## Instructions to follow
Will you write out, word for word, every line from the one with "(419, 265) = (568, 331): yellow" to the final line of the data below, with the pictures left out?

[Dataset items]
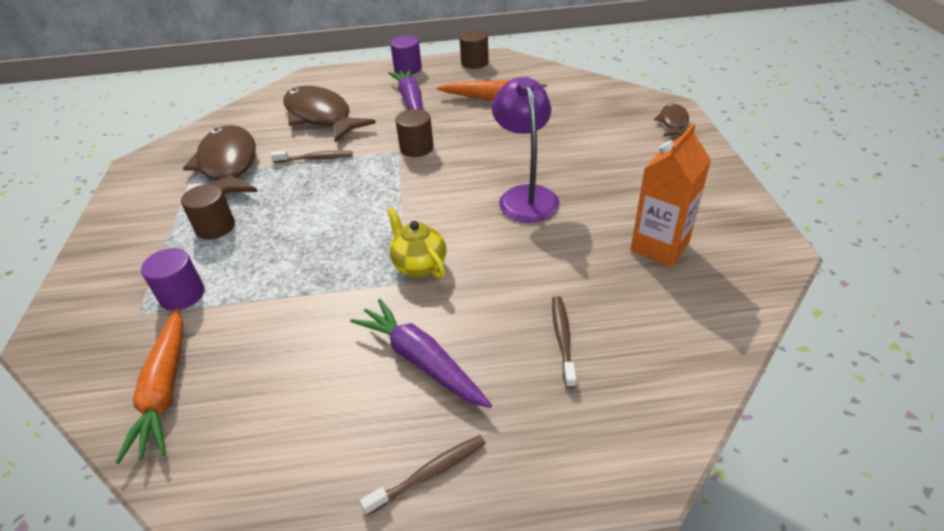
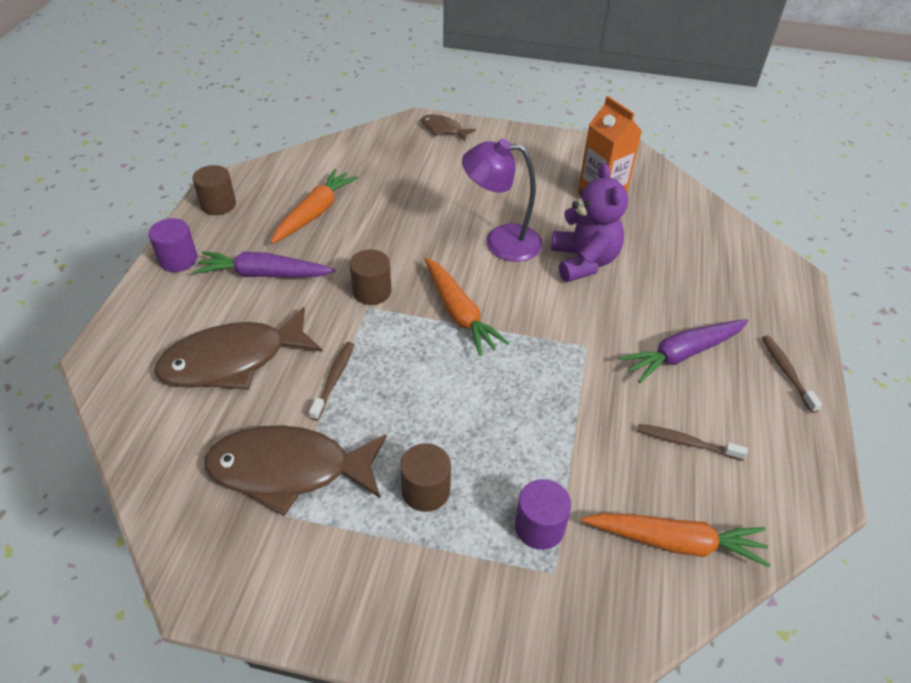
camera: 75 degrees left, 5 degrees up
(412, 196) = (459, 313): none -> orange carrot
(419, 265) = (568, 331): yellow teapot -> none
(532, 256) = (584, 261): none -> purple teddy bear
(562, 339) = (680, 274): brown toothbrush -> brown toothbrush (686, 443)

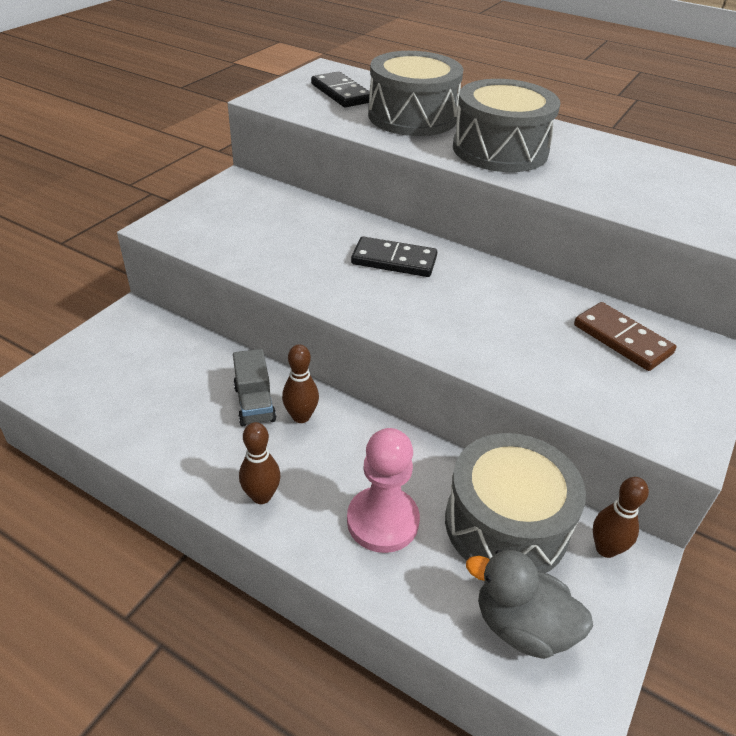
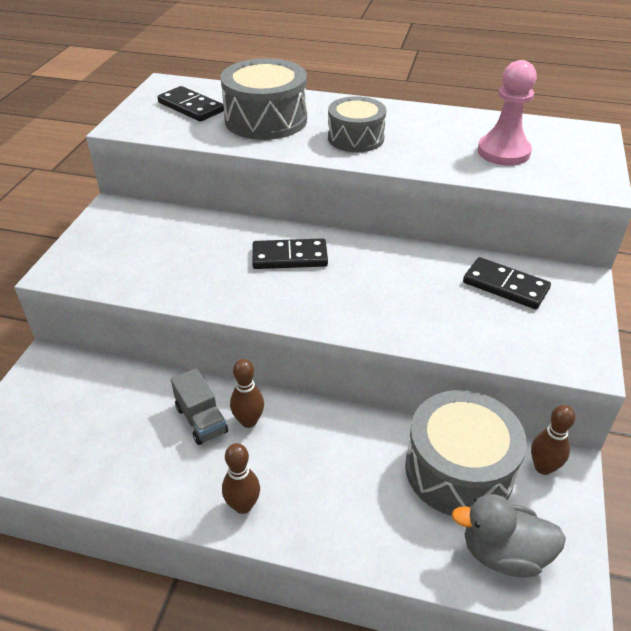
camera: 15 degrees left, 0 degrees up
(382, 521) = (357, 497): pink pawn -> pink pawn (503, 152)
(500, 150) = (355, 138): grey drum -> grey drum, size x0.66
(622, 339) = (505, 286): brown domino -> black domino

## Result
(419, 265) = (568, 331): yellow teapot -> none
(532, 256) = (584, 261): none -> purple teddy bear
(562, 339) = (680, 274): brown toothbrush -> brown toothbrush (686, 443)

camera: 15 degrees left, 0 degrees up
(382, 521) = (357, 497): pink pawn -> pink pawn (503, 152)
(500, 150) = (355, 138): grey drum -> grey drum, size x0.66
(622, 339) = (505, 286): brown domino -> black domino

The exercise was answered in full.